AIM
Count how many lines in the records below contain the string "kern", matching case exactly. Give only the number.

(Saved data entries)
___

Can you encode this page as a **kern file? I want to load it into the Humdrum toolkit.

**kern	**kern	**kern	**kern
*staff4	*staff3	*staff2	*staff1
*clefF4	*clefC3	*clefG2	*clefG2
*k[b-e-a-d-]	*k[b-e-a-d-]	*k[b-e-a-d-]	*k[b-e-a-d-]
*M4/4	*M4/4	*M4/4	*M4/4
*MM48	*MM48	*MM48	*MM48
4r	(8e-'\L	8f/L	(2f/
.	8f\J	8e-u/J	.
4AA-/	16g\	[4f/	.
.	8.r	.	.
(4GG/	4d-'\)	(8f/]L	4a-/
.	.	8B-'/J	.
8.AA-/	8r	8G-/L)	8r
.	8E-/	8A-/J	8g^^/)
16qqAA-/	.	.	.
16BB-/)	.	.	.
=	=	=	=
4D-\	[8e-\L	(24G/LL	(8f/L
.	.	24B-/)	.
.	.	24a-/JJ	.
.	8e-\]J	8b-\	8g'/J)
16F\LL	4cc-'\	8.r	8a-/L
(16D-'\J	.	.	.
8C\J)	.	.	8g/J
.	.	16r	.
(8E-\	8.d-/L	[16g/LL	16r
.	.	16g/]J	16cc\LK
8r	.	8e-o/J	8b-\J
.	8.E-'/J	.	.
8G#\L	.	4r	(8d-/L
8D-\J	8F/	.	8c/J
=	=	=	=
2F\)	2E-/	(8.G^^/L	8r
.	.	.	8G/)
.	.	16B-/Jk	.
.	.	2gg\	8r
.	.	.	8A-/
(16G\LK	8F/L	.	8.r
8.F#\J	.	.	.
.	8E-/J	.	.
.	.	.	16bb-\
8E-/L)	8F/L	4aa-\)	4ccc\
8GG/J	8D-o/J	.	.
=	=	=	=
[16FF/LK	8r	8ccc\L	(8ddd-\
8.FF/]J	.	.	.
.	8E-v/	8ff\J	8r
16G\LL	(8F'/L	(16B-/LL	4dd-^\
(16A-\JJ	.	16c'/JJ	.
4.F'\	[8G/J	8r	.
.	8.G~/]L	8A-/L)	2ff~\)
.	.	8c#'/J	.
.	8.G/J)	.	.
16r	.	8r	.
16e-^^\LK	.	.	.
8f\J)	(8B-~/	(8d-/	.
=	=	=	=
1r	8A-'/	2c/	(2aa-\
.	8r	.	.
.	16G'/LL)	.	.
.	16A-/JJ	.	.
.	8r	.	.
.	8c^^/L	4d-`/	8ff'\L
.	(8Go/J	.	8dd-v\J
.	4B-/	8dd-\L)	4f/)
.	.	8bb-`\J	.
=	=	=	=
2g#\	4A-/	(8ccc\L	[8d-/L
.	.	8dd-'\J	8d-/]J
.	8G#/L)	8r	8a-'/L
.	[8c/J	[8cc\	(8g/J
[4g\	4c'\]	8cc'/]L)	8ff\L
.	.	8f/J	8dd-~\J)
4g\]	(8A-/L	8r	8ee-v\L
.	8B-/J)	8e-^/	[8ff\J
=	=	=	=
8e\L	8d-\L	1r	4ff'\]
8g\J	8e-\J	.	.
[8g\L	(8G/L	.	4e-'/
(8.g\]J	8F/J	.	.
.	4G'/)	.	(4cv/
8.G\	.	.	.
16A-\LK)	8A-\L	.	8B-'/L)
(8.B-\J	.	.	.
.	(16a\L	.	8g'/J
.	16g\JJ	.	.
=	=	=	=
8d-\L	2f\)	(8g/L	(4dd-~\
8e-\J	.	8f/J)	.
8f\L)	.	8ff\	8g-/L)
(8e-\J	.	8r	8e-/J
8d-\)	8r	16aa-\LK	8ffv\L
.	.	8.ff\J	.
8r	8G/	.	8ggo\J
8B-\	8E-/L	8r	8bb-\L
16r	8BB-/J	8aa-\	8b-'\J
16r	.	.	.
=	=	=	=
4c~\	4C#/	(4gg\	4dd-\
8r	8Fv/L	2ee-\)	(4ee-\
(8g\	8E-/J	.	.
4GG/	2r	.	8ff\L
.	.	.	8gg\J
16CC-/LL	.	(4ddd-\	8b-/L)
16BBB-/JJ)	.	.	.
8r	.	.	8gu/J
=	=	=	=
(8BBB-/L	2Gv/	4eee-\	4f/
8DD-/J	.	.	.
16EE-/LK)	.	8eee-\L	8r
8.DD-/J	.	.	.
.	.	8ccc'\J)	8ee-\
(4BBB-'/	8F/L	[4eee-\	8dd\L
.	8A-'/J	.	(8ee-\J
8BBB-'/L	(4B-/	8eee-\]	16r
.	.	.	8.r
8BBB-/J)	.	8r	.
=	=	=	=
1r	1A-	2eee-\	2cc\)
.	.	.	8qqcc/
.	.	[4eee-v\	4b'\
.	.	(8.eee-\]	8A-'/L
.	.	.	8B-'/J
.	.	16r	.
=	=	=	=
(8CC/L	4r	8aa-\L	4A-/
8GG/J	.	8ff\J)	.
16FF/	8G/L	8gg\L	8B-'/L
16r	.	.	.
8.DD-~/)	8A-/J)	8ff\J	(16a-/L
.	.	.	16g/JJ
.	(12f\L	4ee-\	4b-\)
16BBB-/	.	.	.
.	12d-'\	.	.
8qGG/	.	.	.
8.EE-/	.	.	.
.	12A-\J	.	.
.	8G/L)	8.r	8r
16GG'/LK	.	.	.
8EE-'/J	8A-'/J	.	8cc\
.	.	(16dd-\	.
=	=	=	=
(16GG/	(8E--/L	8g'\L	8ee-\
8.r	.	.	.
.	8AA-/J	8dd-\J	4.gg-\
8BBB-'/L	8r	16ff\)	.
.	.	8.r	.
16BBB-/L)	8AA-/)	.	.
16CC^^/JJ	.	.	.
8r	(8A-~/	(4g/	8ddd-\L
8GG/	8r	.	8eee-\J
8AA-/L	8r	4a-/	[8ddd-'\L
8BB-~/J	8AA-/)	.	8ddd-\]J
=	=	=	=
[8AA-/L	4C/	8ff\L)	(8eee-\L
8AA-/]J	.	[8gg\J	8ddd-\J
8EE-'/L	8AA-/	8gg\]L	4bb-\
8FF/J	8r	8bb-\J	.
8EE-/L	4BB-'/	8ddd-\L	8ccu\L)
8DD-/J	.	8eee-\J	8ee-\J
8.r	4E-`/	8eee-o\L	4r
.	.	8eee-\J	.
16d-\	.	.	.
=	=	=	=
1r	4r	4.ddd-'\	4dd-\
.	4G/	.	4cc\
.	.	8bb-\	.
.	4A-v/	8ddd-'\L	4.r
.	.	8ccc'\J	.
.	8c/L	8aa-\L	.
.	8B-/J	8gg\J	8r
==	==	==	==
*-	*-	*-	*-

___

FULL ANSWER
2